■ WORK ITEM: In duplicating the lines below, keep every word unchanged and drop the pictures.

Geospatial object listing tasks
****************************************

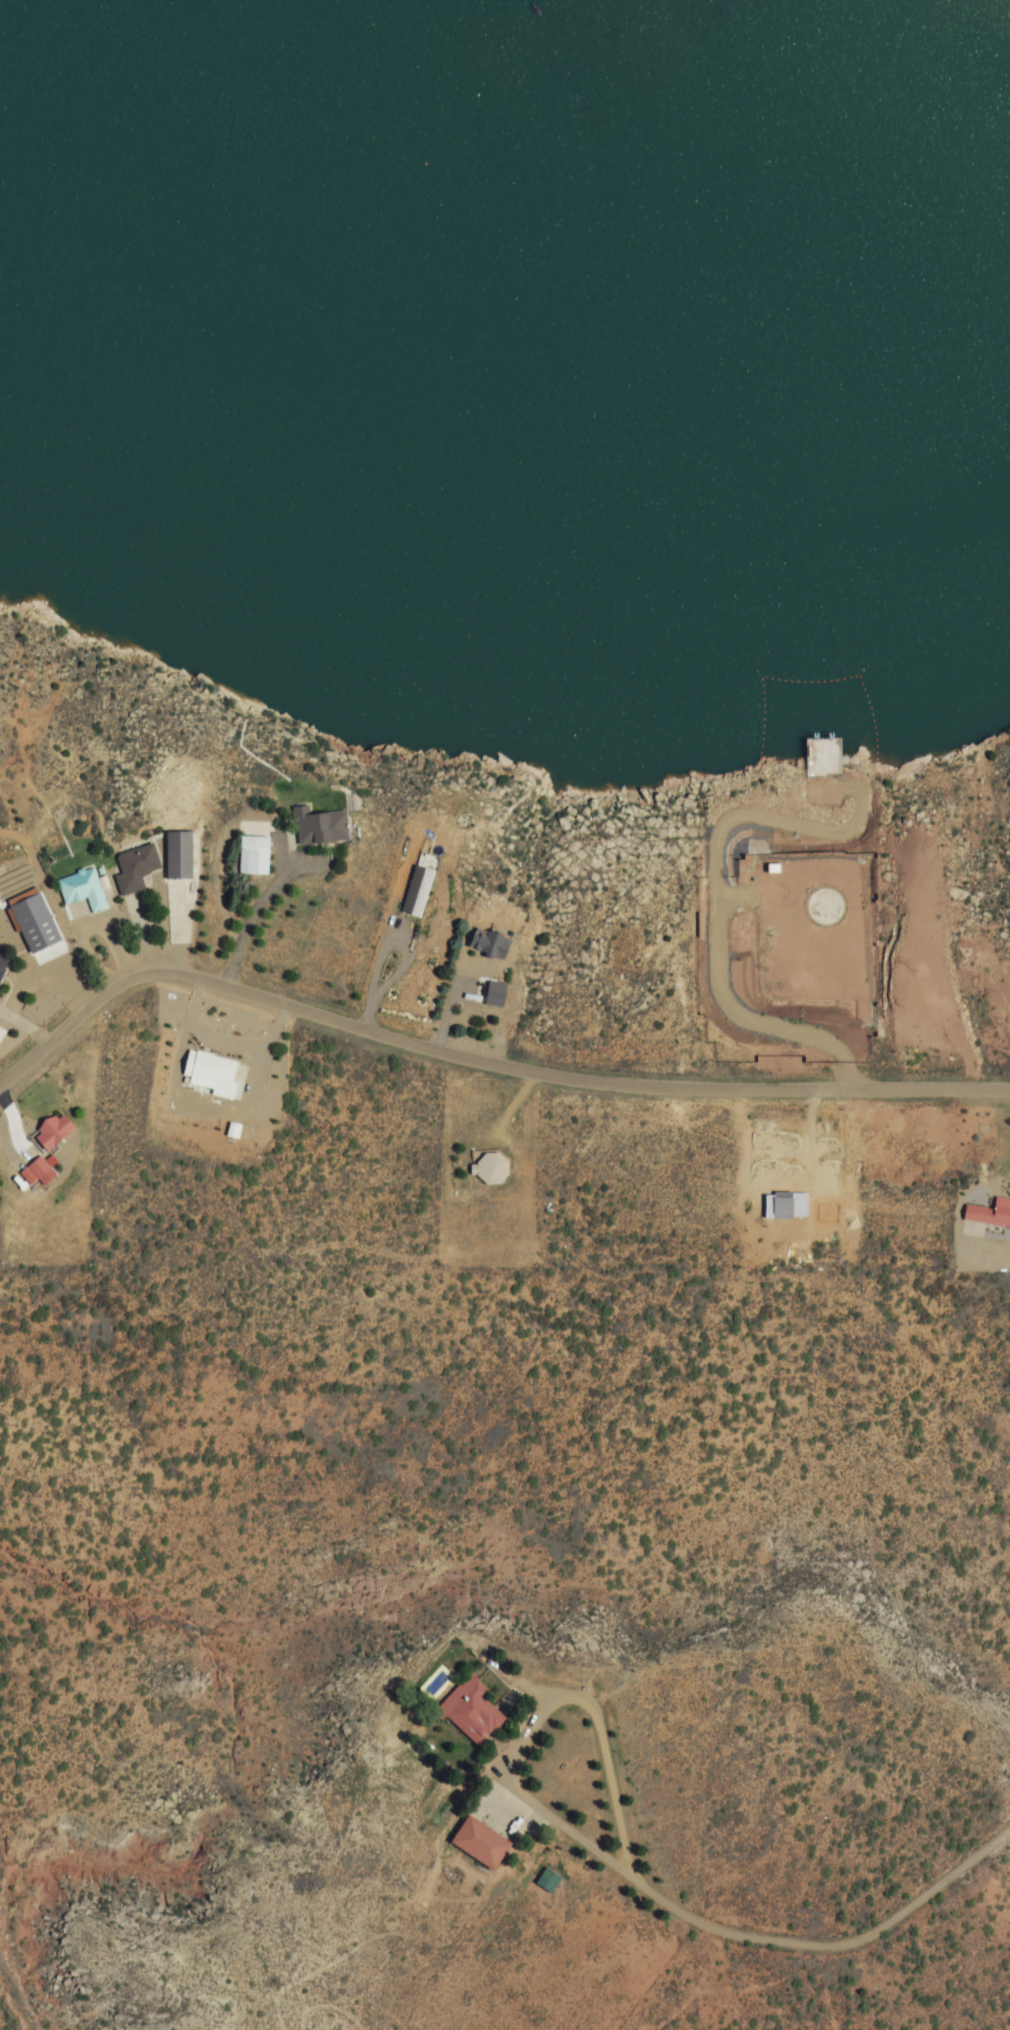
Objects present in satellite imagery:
river: (662, 106)
building: (311, 828)
building: (169, 855)
building: (241, 856)
building: (122, 869)
building: (70, 891)
building: (485, 945)
building: (492, 993)
building: (31, 1010)
road: (478, 1058)
building: (204, 1074)
building: (44, 1133)
building: (487, 1167)
building: (37, 1171)
building: (986, 1214)
building: (467, 1711)
building: (475, 1842)
building: (545, 1880)
road: (866, 1938)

****************************************

■ WRITTEN ANSWER:
Objects present in satellite imagery:
river: (662, 106)
building: (311, 828)
building: (169, 855)
building: (241, 856)
building: (122, 869)
building: (70, 891)
building: (485, 945)
building: (492, 993)
building: (31, 1010)
road: (478, 1058)
building: (204, 1074)
building: (44, 1133)
building: (487, 1167)
building: (37, 1171)
building: (986, 1214)
building: (467, 1711)
building: (475, 1842)
building: (545, 1880)
road: (866, 1938)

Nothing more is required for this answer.